*WHAT TO PRODUCE:*
Would you transcribe exactly the lines from the beginning of the records below through the line with "(96, 328) = (331, 102): green", both included, omitting the pictures?

*DATA:*
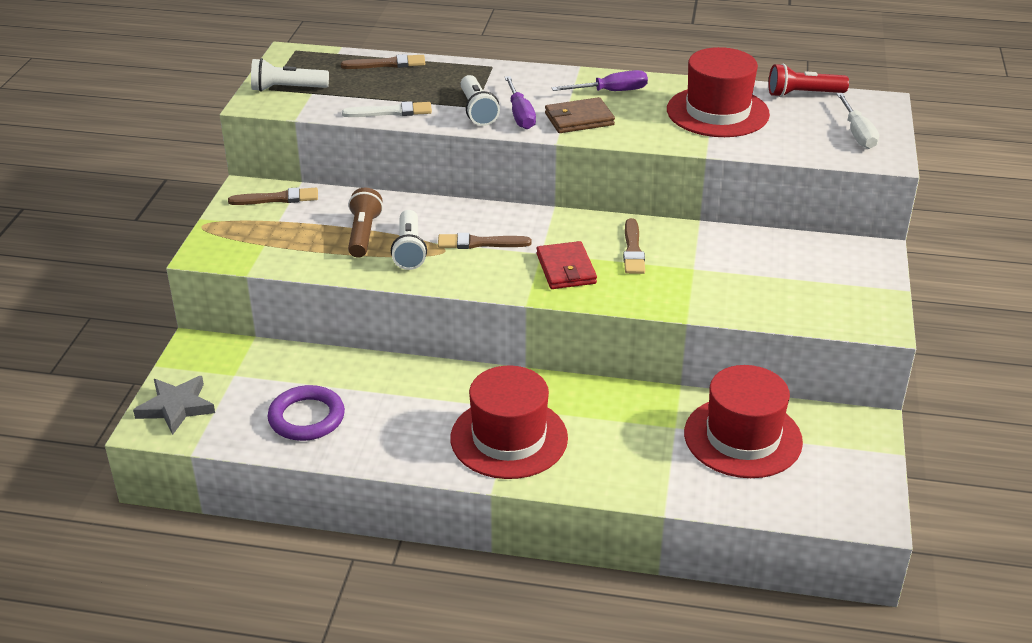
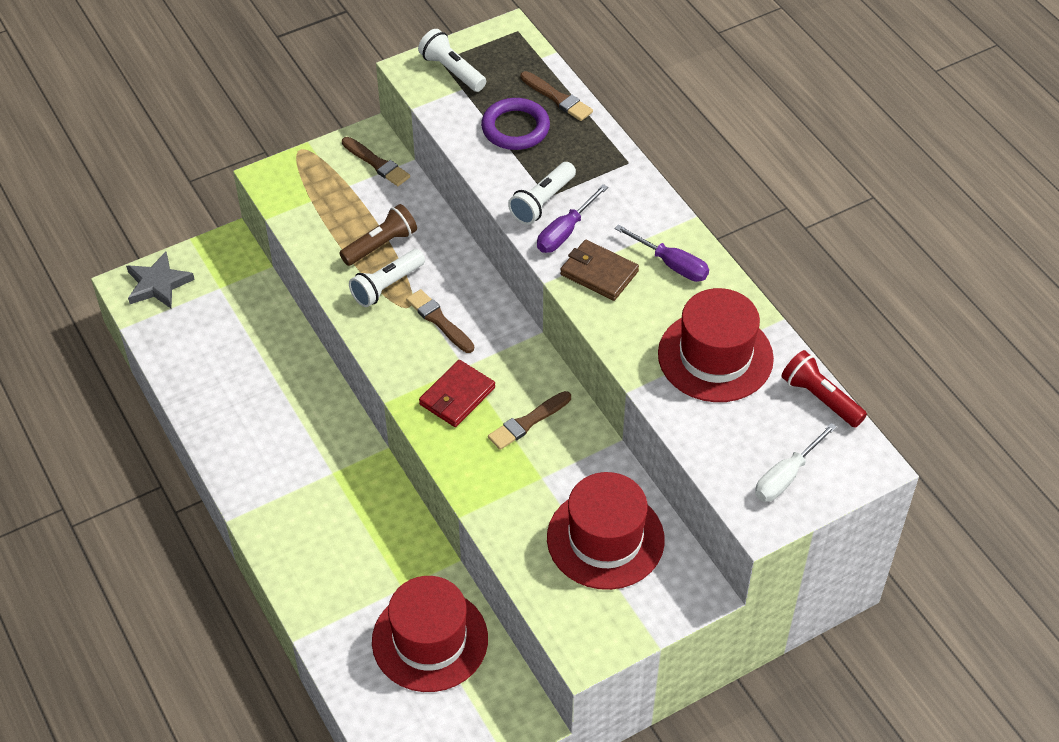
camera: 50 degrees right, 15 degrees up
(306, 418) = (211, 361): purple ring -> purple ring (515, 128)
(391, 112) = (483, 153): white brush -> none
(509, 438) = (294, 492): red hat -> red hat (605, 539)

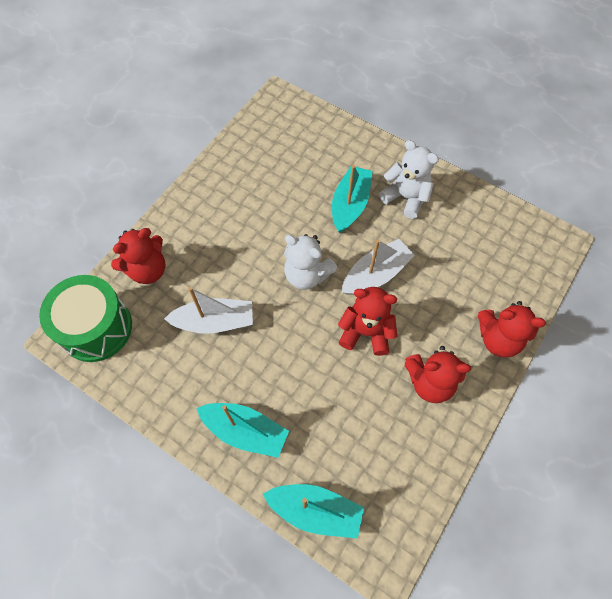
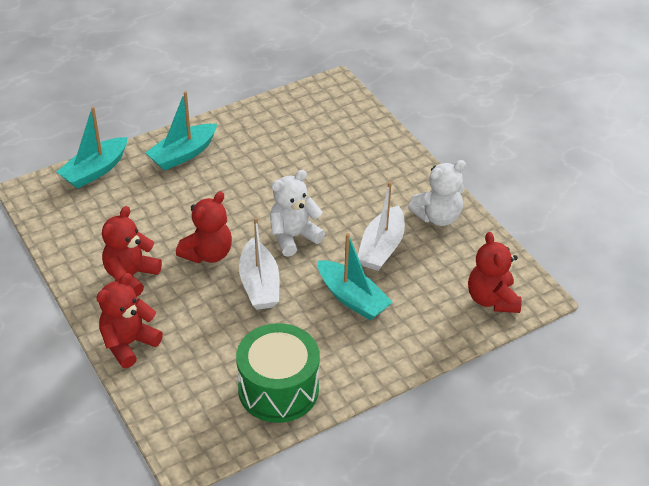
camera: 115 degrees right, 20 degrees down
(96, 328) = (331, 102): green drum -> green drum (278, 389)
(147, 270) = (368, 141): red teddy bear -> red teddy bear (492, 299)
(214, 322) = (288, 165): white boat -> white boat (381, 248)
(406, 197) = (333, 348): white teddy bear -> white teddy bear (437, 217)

*SOLUTION BELOW:*
camera: 50 degrees right, 15 degrees up
(306, 418) = (211, 361): purple ring -> purple ring (515, 128)
(391, 112) = (483, 153): white brush -> none
(509, 438) = (294, 492): red hat -> red hat (605, 539)

camera: 115 degrees right, 20 degrees down
(96, 328) = (331, 102): green drum -> green drum (278, 389)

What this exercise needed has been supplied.